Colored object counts
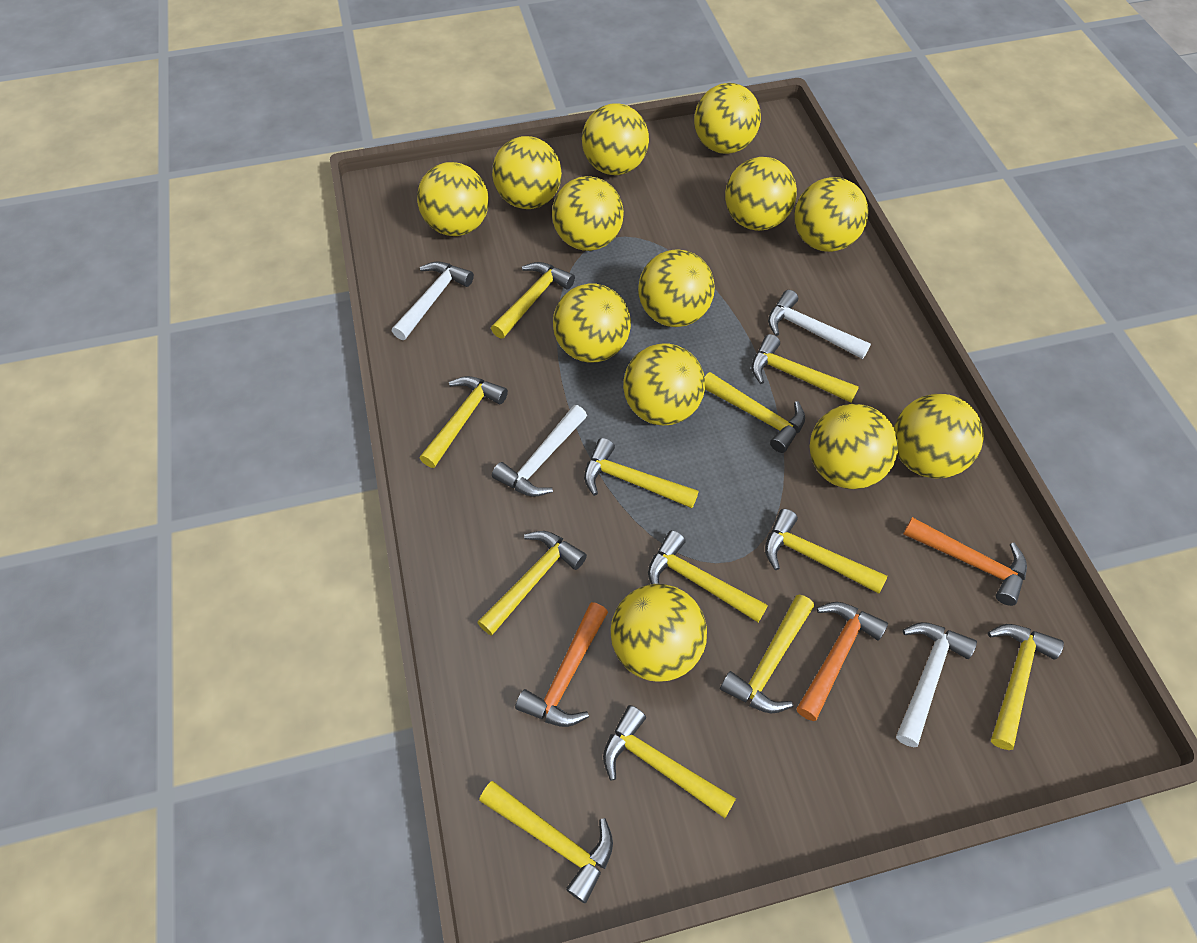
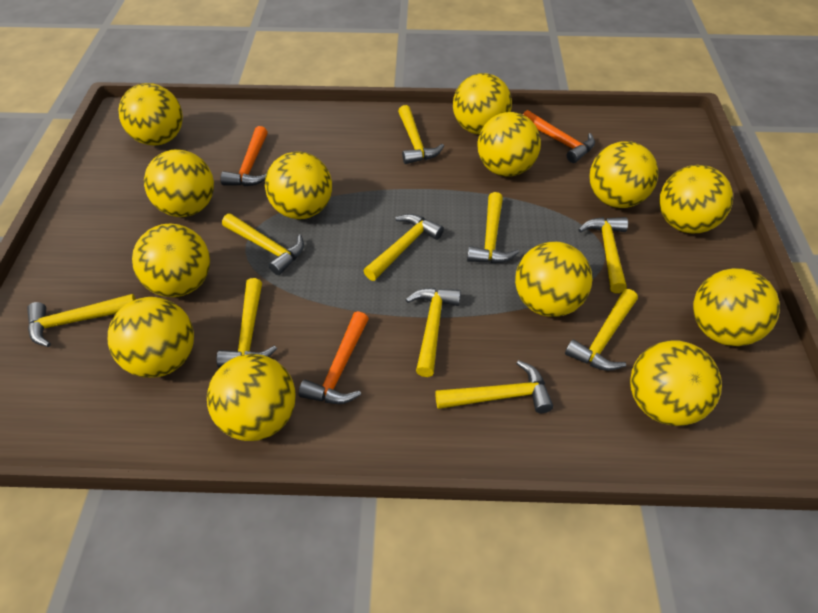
white hammer: [392,262,474,340] [492,405,587,497] [768,290,871,359] [896,622,977,747] = 4 -> none = 0
yellow hammer: [420,376,508,468] [477,531,587,636] [479,781,613,903] [491,262,575,338] [584,438,699,508] [603,705,736,818] [648,530,768,622] [705,372,805,453] [720,594,814,713] [751,334,859,403] [765,509,887,594] [988,624,1064,750] = 12 -> [27,294,136,347] [216,278,277,368] [222,214,304,275] [364,214,444,281] [398,105,444,164] [405,288,461,377] [435,360,553,413] [467,192,519,263] [565,289,638,371] [578,217,628,293] = 10

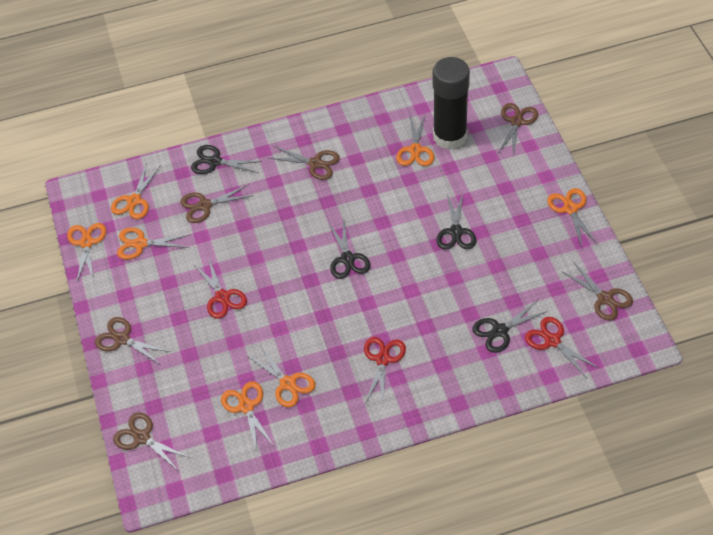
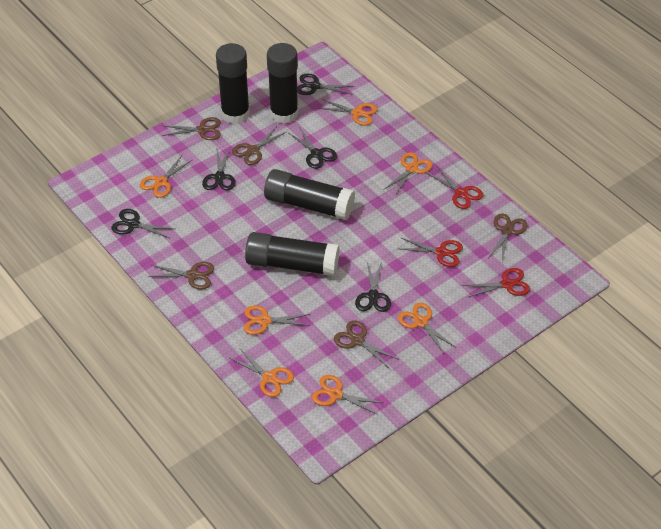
black glue stick: [433,57,470,150] = 1 -> [216,43,250,124] [245,232,340,276] [264,169,355,220] [267,43,299,124] = 4
black scissors: [191,145,263,174] [328,219,370,279] [436,193,476,250] [472,301,548,353] = 4 -> [111,209,175,239] [202,147,236,190] [289,127,337,169] [297,73,355,95] [355,261,391,312] = 5
brown scissors: [95,317,170,365] [113,412,190,469] [180,184,253,223] [269,146,340,180] [498,103,538,157] [562,261,633,321] = 6 -> [148,262,214,290] [162,117,221,140] [232,127,286,165] [334,320,399,368] [489,213,527,261] = 5

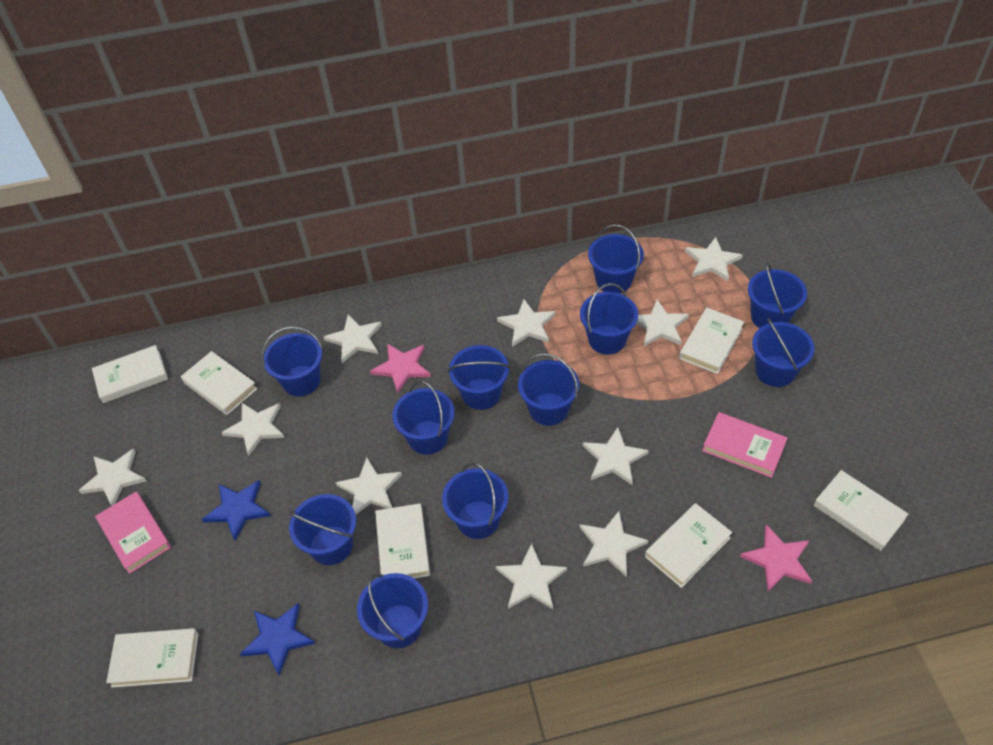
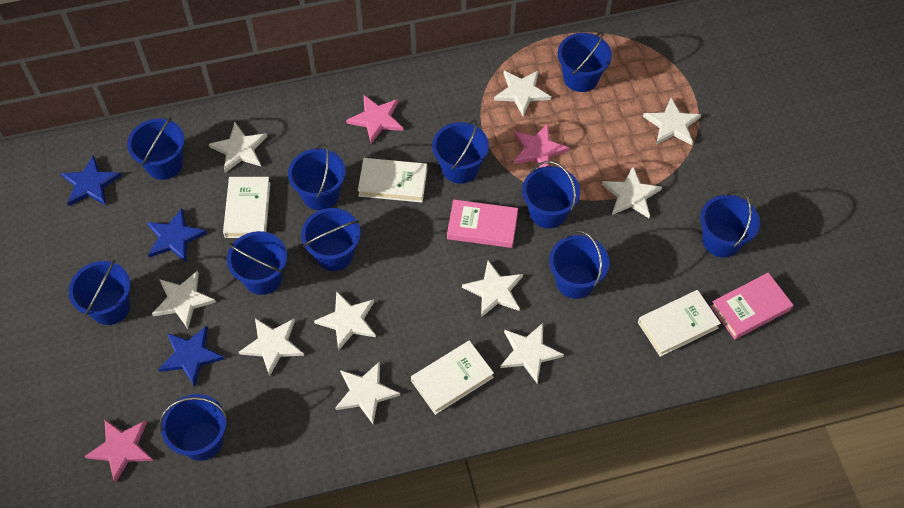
blue star: [202,480,271,541] [240,603,315,675] = 2 -> [61,155,122,206] [147,208,207,262] [158,326,224,387] = 3
pink star: [370,344,431,394] [740,524,812,592] = 2 -> [85,419,153,483] [346,95,403,144] [513,124,569,167] = 3
white book: [92,345,168,403] [106,628,198,688] [181,351,257,415] [375,503,430,578] [645,503,732,588] [679,308,744,374] [814,470,908,551] = 7 -> [223,177,270,238] [358,158,427,202] [411,340,494,415] [638,290,721,357] = 4

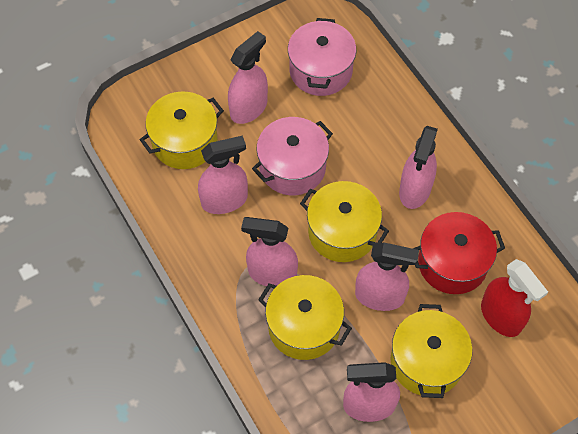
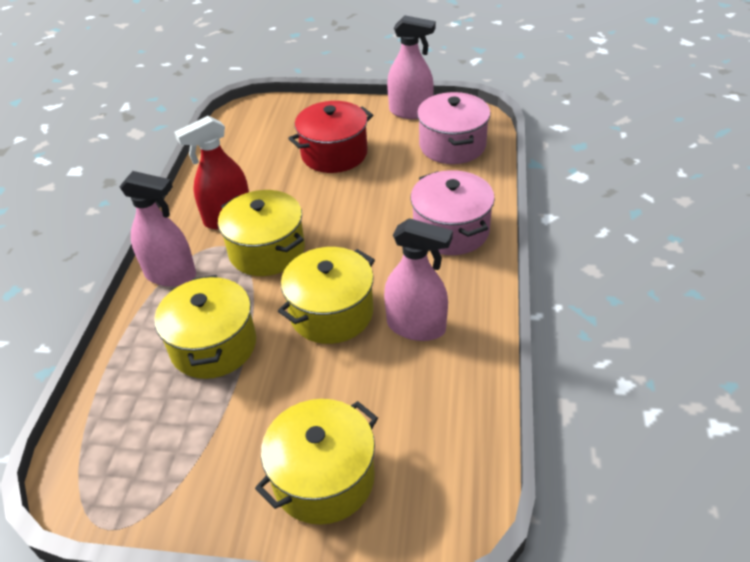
pink spray bottle: [198,136,248,214] [228,31,268,124] [241,217,298,286] [343,362,400,422] [355,242,419,311] [399,126,438,209] = 6 -> [119,171,196,287] [384,218,453,341] [387,15,436,119] = 3

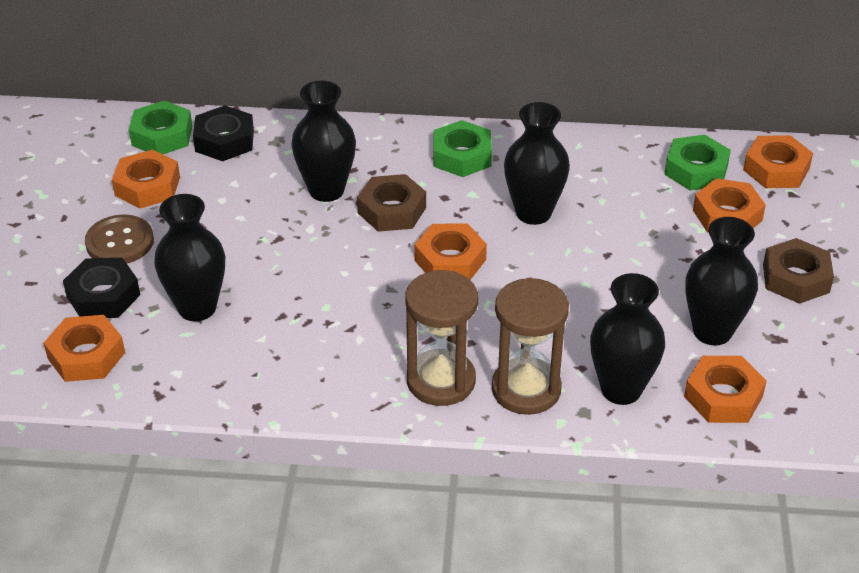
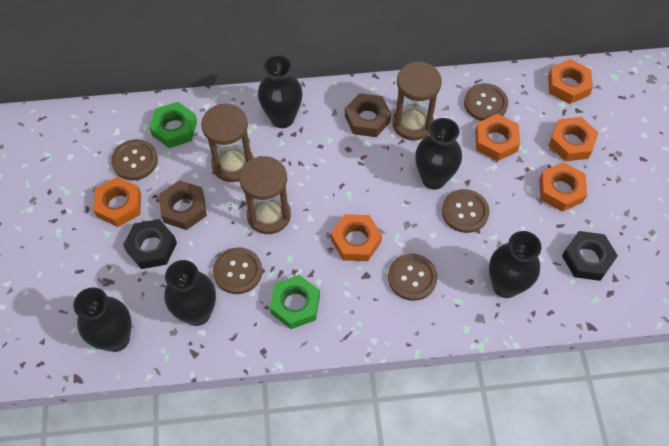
brown button: [85,214,154,263] = 1 -> [111,139,158,180] [213,247,262,294] [388,254,437,301] [442,189,490,233] [464,83,508,121] = 5
brown hourglass: [405,270,478,406] [492,277,569,415] = 2 -> [201,104,254,182] [239,156,291,234] [392,62,442,140] = 3
green nut: [129,100,192,154] [433,120,492,177] [664,135,731,191] = 3 -> [149,102,197,148] [270,275,320,329] = 2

- _Assigned task_: Word for word, repeat each record above; leave out every picture.

- _Result_:
white hammer: [392,262,474,340] [492,405,587,497] [768,290,871,359] [896,622,977,747] = 4 -> none = 0
yellow hammer: [420,376,508,468] [477,531,587,636] [479,781,613,903] [491,262,575,338] [584,438,699,508] [603,705,736,818] [648,530,768,622] [705,372,805,453] [720,594,814,713] [751,334,859,403] [765,509,887,594] [988,624,1064,750] = 12 -> [27,294,136,347] [216,278,277,368] [222,214,304,275] [364,214,444,281] [398,105,444,164] [405,288,461,377] [435,360,553,413] [467,192,519,263] [565,289,638,371] [578,217,628,293] = 10

black glue stick: [433,57,470,150] = 1 -> [216,43,250,124] [245,232,340,276] [264,169,355,220] [267,43,299,124] = 4
black scissors: [191,145,263,174] [328,219,370,279] [436,193,476,250] [472,301,548,353] = 4 -> [111,209,175,239] [202,147,236,190] [289,127,337,169] [297,73,355,95] [355,261,391,312] = 5
brown scissors: [95,317,170,365] [113,412,190,469] [180,184,253,223] [269,146,340,180] [498,103,538,157] [562,261,633,321] = 6 -> [148,262,214,290] [162,117,221,140] [232,127,286,165] [334,320,399,368] [489,213,527,261] = 5

blue star: [202,480,271,541] [240,603,315,675] = 2 -> [61,155,122,206] [147,208,207,262] [158,326,224,387] = 3
pink star: [370,344,431,394] [740,524,812,592] = 2 -> [85,419,153,483] [346,95,403,144] [513,124,569,167] = 3
white book: [92,345,168,403] [106,628,198,688] [181,351,257,415] [375,503,430,578] [645,503,732,588] [679,308,744,374] [814,470,908,551] = 7 -> [223,177,270,238] [358,158,427,202] [411,340,494,415] [638,290,721,357] = 4

pink spray bottle: [198,136,248,214] [228,31,268,124] [241,217,298,286] [343,362,400,422] [355,242,419,311] [399,126,438,209] = 6 -> [119,171,196,287] [384,218,453,341] [387,15,436,119] = 3

brown button: [85,214,154,263] = 1 -> [111,139,158,180] [213,247,262,294] [388,254,437,301] [442,189,490,233] [464,83,508,121] = 5
brown hourglass: [405,270,478,406] [492,277,569,415] = 2 -> [201,104,254,182] [239,156,291,234] [392,62,442,140] = 3
green nut: [129,100,192,154] [433,120,492,177] [664,135,731,191] = 3 -> [149,102,197,148] [270,275,320,329] = 2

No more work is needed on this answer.